▶ Saved data entries:
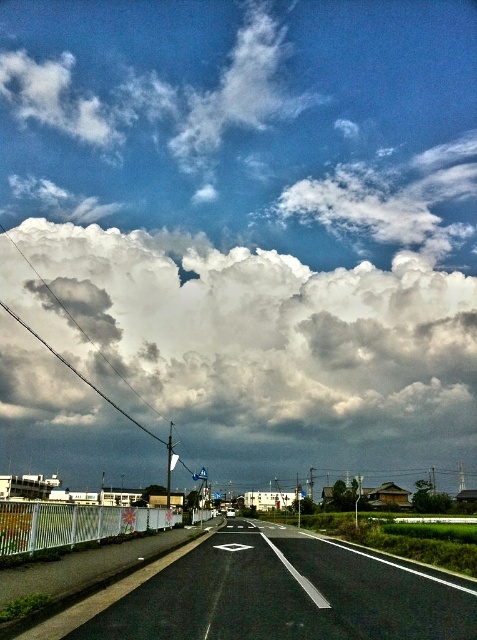
Is white fluffy cloud at upper center closer to the viewer compared to black asphalt highway at center?

No.

Is white fluffy cloud at upper center thinner than black asphalt highway at center?

No, white fluffy cloud at upper center is not thinner than black asphalt highway at center.

Find the location of a particular element. The image size is (477, 640). white fluffy cloud at upper center is located at coordinates (248, 330).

▶ Action item: Could you print all the rows above word for word, leaving out the picture?

▶ Response to this task:
Is white fluffy cloud at upper center closer to the viewer compared to black asphalt highway at center?

No.

Is white fluffy cloud at upper center thinner than black asphalt highway at center?

No, white fluffy cloud at upper center is not thinner than black asphalt highway at center.

Find the location of a particular element. The image size is (477, 640). white fluffy cloud at upper center is located at coordinates (248, 330).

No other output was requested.